■ **TASK MATERIAL**
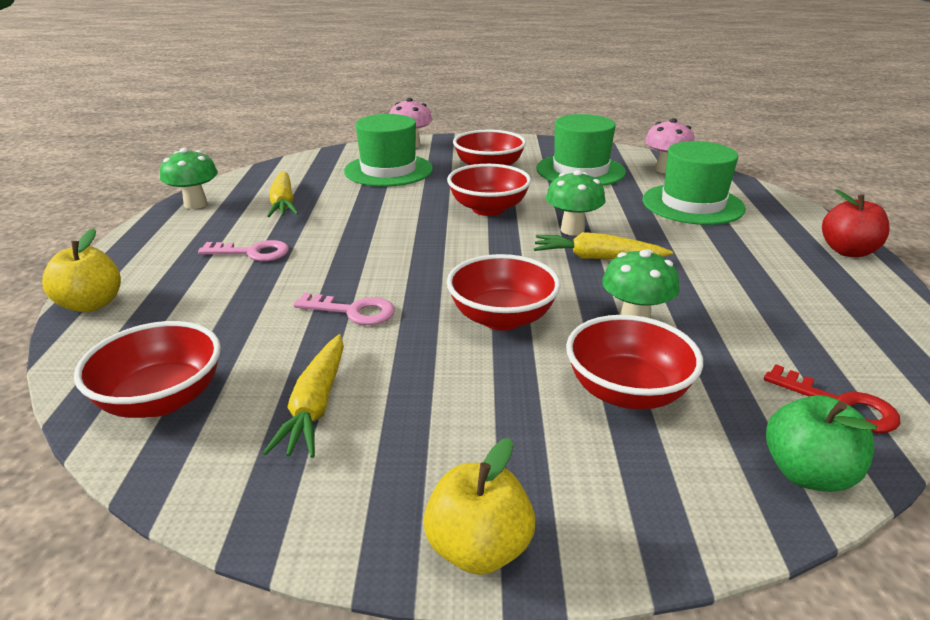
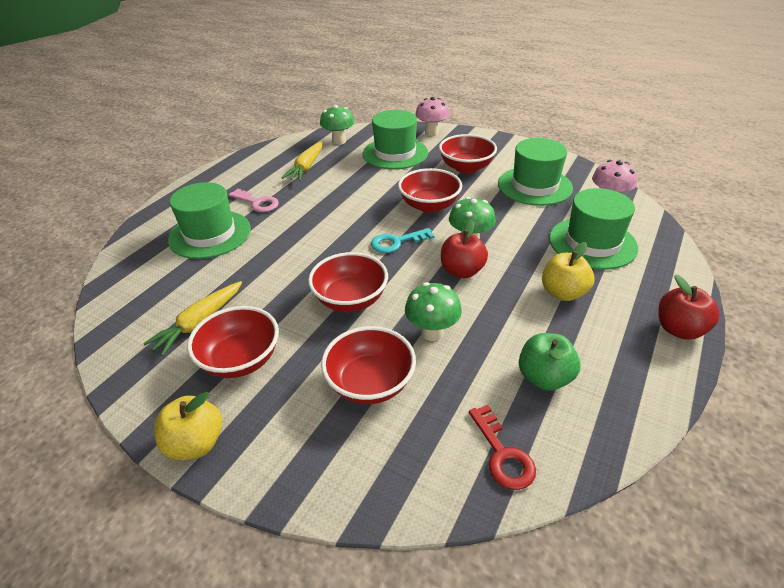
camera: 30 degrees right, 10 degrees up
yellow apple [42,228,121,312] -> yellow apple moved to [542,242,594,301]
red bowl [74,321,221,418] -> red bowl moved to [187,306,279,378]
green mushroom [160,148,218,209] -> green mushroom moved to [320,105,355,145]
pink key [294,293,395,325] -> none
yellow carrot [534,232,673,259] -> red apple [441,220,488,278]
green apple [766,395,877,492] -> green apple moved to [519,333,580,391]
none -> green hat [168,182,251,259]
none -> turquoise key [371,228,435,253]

■ **YOUR INSTRUCTIONS**
Set down the whole listing word for word, omitting the pictures.

■ **ANSWER SECTION**
camera: 30 degrees right, 10 degrees up
yellow apple [42,228,121,312] -> yellow apple moved to [542,242,594,301]
red bowl [74,321,221,418] -> red bowl moved to [187,306,279,378]
green mushroom [160,148,218,209] -> green mushroom moved to [320,105,355,145]
pink key [294,293,395,325] -> none
yellow carrot [534,232,673,259] -> red apple [441,220,488,278]
green apple [766,395,877,492] -> green apple moved to [519,333,580,391]
none -> green hat [168,182,251,259]
none -> turquoise key [371,228,435,253]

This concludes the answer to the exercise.